TASK STATEMENT -> Reproduce each record exactly, but exclude every picture.

[Source records]
········

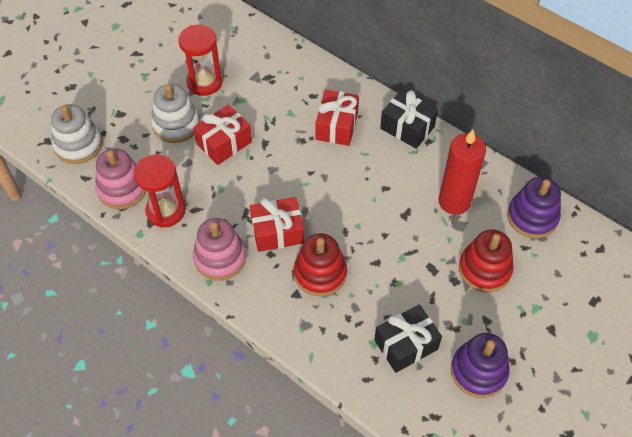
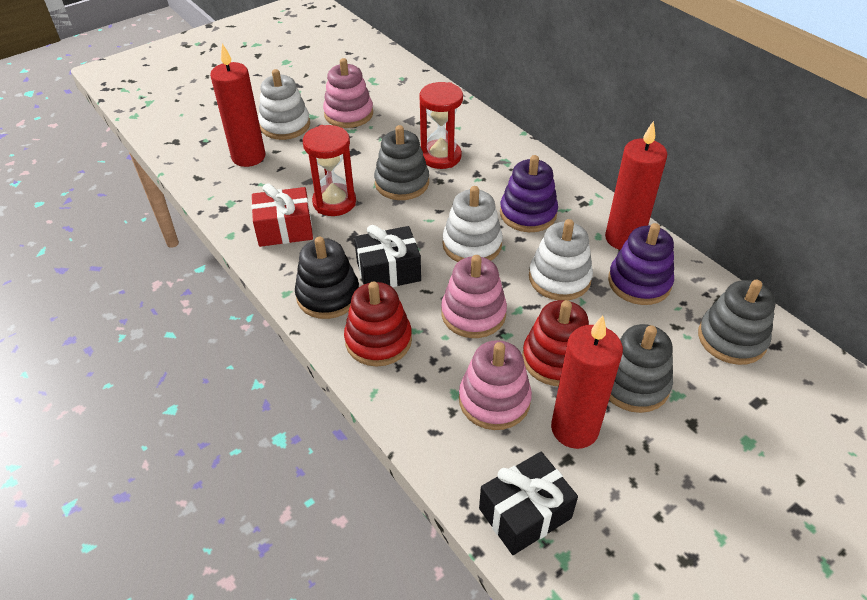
black stacking toy: 0 -> 1
grey stacking toy: 0 -> 3
pink stacking toy: 2 -> 3
red candle: 1 -> 3
red gift: 3 -> 1
white stacking toy: 2 -> 3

········

OUTPUT OF THE TASK ->
black stacking toy: 0 -> 1
grey stacking toy: 0 -> 3
pink stacking toy: 2 -> 3
red candle: 1 -> 3
red gift: 3 -> 1
white stacking toy: 2 -> 3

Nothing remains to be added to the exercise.